Could you put the lines below into a numbered list, skipping the blank lines and leaving out the pictures?
*** Records provided ***
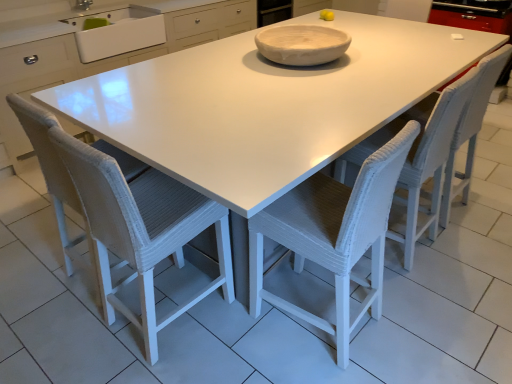
The height and width of the screenshot is (384, 512). What are the coordinates of `white woven chair at center, which is the first chair from left to right` in the screenshot? It's located at (129, 216).

What do you see at coordinates (117, 32) in the screenshot? This screenshot has height=384, width=512. I see `white ceramic sink at upper left` at bounding box center [117, 32].

Describe the element at coordinates (50, 169) in the screenshot. The image size is (512, 384). I see `white woven swivel chair at lower left` at that location.

You are a GUI agent. You are given a task and a screenshot of the screen. Output one action in this format:
    pyautogui.click(x=<x>, y=<y>)
    Task: Click on the white woven chair at center, which appears as the third chair when viewed from the right
    Image resolution: width=512 pixels, height=384 pixels.
    Given the screenshot: What is the action you would take?
    pyautogui.click(x=129, y=216)

Is white woven swivel chair at lower left not near white woven chair at center, arranged as the second chair when viewed from the left?

white woven swivel chair at lower left is near white woven chair at center, arranged as the second chair when viewed from the left, not far away.

Does point (78, 208) appear closer or farther from the camera than point (384, 209)?

Point (78, 208) appears to be farther away from the viewer than point (384, 209).

Does white woven swivel chair at lower left appear on the right side of white woven chair at center, which is the second chair in right-to-left order?

No.

Looking at the image, does white woven swivel chair at lower left seem bigger or smaller compared to white woven chair at center, arranged as the second chair when viewed from the left?

Considering their sizes, white woven swivel chair at lower left takes up more space than white woven chair at center, arranged as the second chair when viewed from the left.

Is white woven chair at center, which is the first chair from left to right, not near white woven swivel chair at lower left?

No.

Is white woven chair at center, which appears as the third chair when viewed from the right, aimed at white woven swivel chair at lower left?

No, white woven chair at center, which appears as the third chair when viewed from the right, does not turn towards white woven swivel chair at lower left.

Between white woven chair at center, which appears as the third chair when viewed from the right, and white woven swivel chair at lower left, which one has larger width?

Wider between the two is white woven chair at center, which appears as the third chair when viewed from the right.

Which object is positioned more to the left, white woven chair at center, which is the first chair from left to right, or white woven swivel chair at lower left?

From the viewer's perspective, white woven swivel chair at lower left appears more on the left side.

What's the angular difference between white woven chair at center, which appears as the third chair when viewed from the right, and white woven chair at center, the 1th chair when ordered from right to left,'s facing directions?

They differ by 90.2 degrees in their facing directions.

Identify the location of the 1st chair in front of the white woven chair at center, the 1th chair when ordered from right to left, counting from the anchor's position. (129, 216).

Can you see white woven chair at center, which is the first chair from left to right, touching white woven chair at center, which is the third chair in left-to-right order?

No, white woven chair at center, which is the first chair from left to right, is not in contact with white woven chair at center, which is the third chair in left-to-right order.

Can you confirm if white woven chair at center, which is the first chair from left to right, is shorter than white woven chair at center, the 1th chair when ordered from right to left?

In fact, white woven chair at center, which is the first chair from left to right, may be taller than white woven chair at center, the 1th chair when ordered from right to left.

Is white ceramic sink at upper left far from white woven swivel chair at lower left?

white ceramic sink at upper left is far away from white woven swivel chair at lower left.

From the image's perspective, is white ceramic sink at upper left above or below white woven swivel chair at lower left?

Clearly, from the image's perspective, white ceramic sink at upper left is above white woven swivel chair at lower left.

Who is smaller, white ceramic sink at upper left or white woven swivel chair at lower left?

With smaller size is white ceramic sink at upper left.

From the image's perspective, is white woven chair at center, which is the third chair in left-to-right order, located above or below white matte bowl at center?

white woven chair at center, which is the third chair in left-to-right order, is below white matte bowl at center.

How much distance is there between white woven chair at center, the 1th chair when ordered from right to left, and white matte bowl at center?

A distance of 28.93 inches exists between white woven chair at center, the 1th chair when ordered from right to left, and white matte bowl at center.

From a real-world perspective, is white woven chair at center, the 1th chair when ordered from right to left, above or below white matte bowl at center?

Clearly, from a real-world perspective, white woven chair at center, the 1th chair when ordered from right to left, is below white matte bowl at center.

Considering the relative sizes of white woven chair at center, which is the third chair in left-to-right order, and white matte bowl at center in the image provided, is white woven chair at center, which is the third chair in left-to-right order, bigger than white matte bowl at center?

Yes.

Based on the photo, is white woven swivel chair at lower left surrounded by white matte bowl at center?

Actually, white woven swivel chair at lower left is outside white matte bowl at center.

From the image's perspective, which object appears higher, white matte bowl at center or white woven swivel chair at lower left?

white matte bowl at center appears higher in the image.

Is white matte bowl at center at the right side of white woven swivel chair at lower left?

Yes, white matte bowl at center is to the right of white woven swivel chair at lower left.

Where is `swivel chair on the left of white matte bowl at center`? The width and height of the screenshot is (512, 384). swivel chair on the left of white matte bowl at center is located at coordinates (50, 169).

Considering the positions of objects white woven swivel chair at lower left and white woven chair at center, the 1th chair when ordered from right to left, in the image provided, who is more to the right, white woven swivel chair at lower left or white woven chair at center, the 1th chair when ordered from right to left,?

From the viewer's perspective, white woven chair at center, the 1th chair when ordered from right to left, appears more on the right side.

Is white woven swivel chair at lower left aimed at white woven chair at center, the 1th chair when ordered from right to left?

No, white woven swivel chair at lower left is not aimed at white woven chair at center, the 1th chair when ordered from right to left.

From the picture: From the image's perspective, which is below, white woven swivel chair at lower left or white woven chair at center, the 1th chair when ordered from right to left?

From the image's view, white woven swivel chair at lower left is below.

Locate an element on the screen. The image size is (512, 384). the 3rd chair located beneath the white woven swivel chair at lower left (from a real-world perspective) is located at coordinates (333, 234).

Locate an element on the screen. The height and width of the screenshot is (384, 512). swivel chair above the white woven chair at center, which is the first chair from left to right (from the image's perspective) is located at coordinates pyautogui.click(x=50, y=169).

From the image, which object appears to be nearer to white woven chair at center, which is the first chair from left to right, white ceramic sink at upper left or white matte bowl at center?

white matte bowl at center is closer to white woven chair at center, which is the first chair from left to right.

From the image, which object appears to be nearer to white woven swivel chair at lower left, white matte bowl at center or white woven chair at center, which appears as the third chair when viewed from the right?

white woven chair at center, which appears as the third chair when viewed from the right, is closer to white woven swivel chair at lower left.

Based on their spatial positions, is white woven swivel chair at lower left or white woven chair at center, which is the first chair from left to right, closer to white woven chair at center, arranged as the second chair when viewed from the left?

white woven chair at center, which is the first chair from left to right, lies closer to white woven chair at center, arranged as the second chair when viewed from the left, than the other object.

Which object lies nearer to the anchor point white ceramic sink at upper left, white matte bowl at center or white woven chair at center, which is the second chair in right-to-left order?

Based on the image, white matte bowl at center appears to be nearer to white ceramic sink at upper left.

Considering their positions, is white woven chair at center, arranged as the second chair when viewed from the left, positioned closer to white woven chair at center, which is the third chair in left-to-right order, than white ceramic sink at upper left?

white woven chair at center, arranged as the second chair when viewed from the left.

Looking at the image, which one is located further to white woven chair at center, which is the second chair in right-to-left order, white ceramic sink at upper left or white matte bowl at center?

white ceramic sink at upper left is further to white woven chair at center, which is the second chair in right-to-left order.

Considering their positions, is white woven chair at center, which is the third chair in left-to-right order, positioned further to white woven swivel chair at lower left than white woven chair at center, arranged as the second chair when viewed from the left?

Among the two, white woven chair at center, which is the third chair in left-to-right order, is located further to white woven swivel chair at lower left.

Considering their positions, is white woven chair at center, the 1th chair when ordered from right to left, positioned further to white ceramic sink at upper left than white woven swivel chair at lower left?

white woven chair at center, the 1th chair when ordered from right to left.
*** End of Records provided ***
Exercise result:
1. The height and width of the screenshot is (384, 512). What are the coordinates of `white woven chair at center, which is the first chair from left to right` in the screenshot? It's located at (129, 216).
2. What do you see at coordinates (117, 32) in the screenshot? This screenshot has height=384, width=512. I see `white ceramic sink at upper left` at bounding box center [117, 32].
3. Describe the element at coordinates (50, 169) in the screenshot. The image size is (512, 384). I see `white woven swivel chair at lower left` at that location.
4. You are a GUI agent. You are given a task and a screenshot of the screen. Output one action in this format:
5.     pyautogui.click(x=<x>, y=<y>)
6.     Task: Click on the white woven chair at center, which appears as the third chair when viewed from the right
7.     Image resolution: width=512 pixels, height=384 pixels.
8.     Given the screenshot: What is the action you would take?
9.     pyautogui.click(x=129, y=216)
10. Is white woven swivel chair at lower left not near white woven chair at center, arranged as the second chair when viewed from the left?
11. white woven swivel chair at lower left is near white woven chair at center, arranged as the second chair when viewed from the left, not far away.
12. Does point (78, 208) appear closer or farther from the camera than point (384, 209)?
13. Point (78, 208) appears to be farther away from the viewer than point (384, 209).
14. Does white woven swivel chair at lower left appear on the right side of white woven chair at center, which is the second chair in right-to-left order?
15. No.
16. Looking at the image, does white woven swivel chair at lower left seem bigger or smaller compared to white woven chair at center, arranged as the second chair when viewed from the left?
17. Considering their sizes, white woven swivel chair at lower left takes up more space than white woven chair at center, arranged as the second chair when viewed from the left.
18. Is white woven chair at center, which is the first chair from left to right, not near white woven swivel chair at lower left?
19. No.
20. Is white woven chair at center, which appears as the third chair when viewed from the right, aimed at white woven swivel chair at lower left?
21. No, white woven chair at center, which appears as the third chair when viewed from the right, does not turn towards white woven swivel chair at lower left.
22. Between white woven chair at center, which appears as the third chair when viewed from the right, and white woven swivel chair at lower left, which one has larger width?
23. Wider between the two is white woven chair at center, which appears as the third chair when viewed from the right.
24. Which object is positioned more to the left, white woven chair at center, which is the first chair from left to right, or white woven swivel chair at lower left?
25. From the viewer's perspective, white woven swivel chair at lower left appears more on the left side.
26. What's the angular difference between white woven chair at center, which appears as the third chair when viewed from the right, and white woven chair at center, the 1th chair when ordered from right to left,'s facing directions?
27. They differ by 90.2 degrees in their facing directions.
28. Identify the location of the 1st chair in front of the white woven chair at center, the 1th chair when ordered from right to left, counting from the anchor's position. (129, 216).
29. Can you see white woven chair at center, which is the first chair from left to right, touching white woven chair at center, which is the third chair in left-to-right order?
30. No, white woven chair at center, which is the first chair from left to right, is not in contact with white woven chair at center, which is the third chair in left-to-right order.
31. Can you confirm if white woven chair at center, which is the first chair from left to right, is shorter than white woven chair at center, the 1th chair when ordered from right to left?
32. In fact, white woven chair at center, which is the first chair from left to right, may be taller than white woven chair at center, the 1th chair when ordered from right to left.
33. Is white ceramic sink at upper left far from white woven swivel chair at lower left?
34. white ceramic sink at upper left is far away from white woven swivel chair at lower left.
35. From the image's perspective, is white ceramic sink at upper left above or below white woven swivel chair at lower left?
36. Clearly, from the image's perspective, white ceramic sink at upper left is above white woven swivel chair at lower left.
37. Who is smaller, white ceramic sink at upper left or white woven swivel chair at lower left?
38. With smaller size is white ceramic sink at upper left.
39. From the image's perspective, is white woven chair at center, which is the third chair in left-to-right order, located above or below white matte bowl at center?
40. white woven chair at center, which is the third chair in left-to-right order, is below white matte bowl at center.
41. How much distance is there between white woven chair at center, the 1th chair when ordered from right to left, and white matte bowl at center?
42. A distance of 28.93 inches exists between white woven chair at center, the 1th chair when ordered from right to left, and white matte bowl at center.
43. From a real-world perspective, is white woven chair at center, the 1th chair when ordered from right to left, above or below white matte bowl at center?
44. Clearly, from a real-world perspective, white woven chair at center, the 1th chair when ordered from right to left, is below white matte bowl at center.
45. Considering the relative sizes of white woven chair at center, which is the third chair in left-to-right order, and white matte bowl at center in the image provided, is white woven chair at center, which is the third chair in left-to-right order, bigger than white matte bowl at center?
46. Yes.
47. Based on the photo, is white woven swivel chair at lower left surrounded by white matte bowl at center?
48. Actually, white woven swivel chair at lower left is outside white matte bowl at center.
49. From the image's perspective, which object appears higher, white matte bowl at center or white woven swivel chair at lower left?
50. white matte bowl at center appears higher in the image.
51. Is white matte bowl at center at the right side of white woven swivel chair at lower left?
52. Yes, white matte bowl at center is to the right of white woven swivel chair at lower left.
53. Where is `swivel chair on the left of white matte bowl at center`? The width and height of the screenshot is (512, 384). swivel chair on the left of white matte bowl at center is located at coordinates (50, 169).
54. Considering the positions of objects white woven swivel chair at lower left and white woven chair at center, the 1th chair when ordered from right to left, in the image provided, who is more to the right, white woven swivel chair at lower left or white woven chair at center, the 1th chair when ordered from right to left,?
55. From the viewer's perspective, white woven chair at center, the 1th chair when ordered from right to left, appears more on the right side.
56. Is white woven swivel chair at lower left aimed at white woven chair at center, the 1th chair when ordered from right to left?
57. No, white woven swivel chair at lower left is not aimed at white woven chair at center, the 1th chair when ordered from right to left.
58. From the picture: From the image's perspective, which is below, white woven swivel chair at lower left or white woven chair at center, the 1th chair when ordered from right to left?
59. From the image's view, white woven swivel chair at lower left is below.
60. Locate an element on the screen. The image size is (512, 384). the 3rd chair located beneath the white woven swivel chair at lower left (from a real-world perspective) is located at coordinates (333, 234).
61. Locate an element on the screen. The height and width of the screenshot is (384, 512). swivel chair above the white woven chair at center, which is the first chair from left to right (from the image's perspective) is located at coordinates pyautogui.click(x=50, y=169).
62. From the image, which object appears to be nearer to white woven chair at center, which is the first chair from left to right, white ceramic sink at upper left or white matte bowl at center?
63. white matte bowl at center is closer to white woven chair at center, which is the first chair from left to right.
64. From the image, which object appears to be nearer to white woven swivel chair at lower left, white matte bowl at center or white woven chair at center, which appears as the third chair when viewed from the right?
65. white woven chair at center, which appears as the third chair when viewed from the right, is closer to white woven swivel chair at lower left.
66. Based on their spatial positions, is white woven swivel chair at lower left or white woven chair at center, which is the first chair from left to right, closer to white woven chair at center, arranged as the second chair when viewed from the left?
67. white woven chair at center, which is the first chair from left to right, lies closer to white woven chair at center, arranged as the second chair when viewed from the left, than the other object.
68. Which object lies nearer to the anchor point white ceramic sink at upper left, white matte bowl at center or white woven chair at center, which is the second chair in right-to-left order?
69. Based on the image, white matte bowl at center appears to be nearer to white ceramic sink at upper left.
70. Considering their positions, is white woven chair at center, arranged as the second chair when viewed from the left, positioned closer to white woven chair at center, which is the third chair in left-to-right order, than white ceramic sink at upper left?
71. white woven chair at center, arranged as the second chair when viewed from the left.
72. Looking at the image, which one is located further to white woven chair at center, which is the second chair in right-to-left order, white ceramic sink at upper left or white matte bowl at center?
73. white ceramic sink at upper left is further to white woven chair at center, which is the second chair in right-to-left order.
74. Considering their positions, is white woven chair at center, which is the third chair in left-to-right order, positioned further to white woven swivel chair at lower left than white woven chair at center, arranged as the second chair when viewed from the left?
75. Among the two, white woven chair at center, which is the third chair in left-to-right order, is located further to white woven swivel chair at lower left.
76. Considering their positions, is white woven chair at center, the 1th chair when ordered from right to left, positioned further to white ceramic sink at upper left than white woven swivel chair at lower left?
77. white woven chair at center, the 1th chair when ordered from right to left.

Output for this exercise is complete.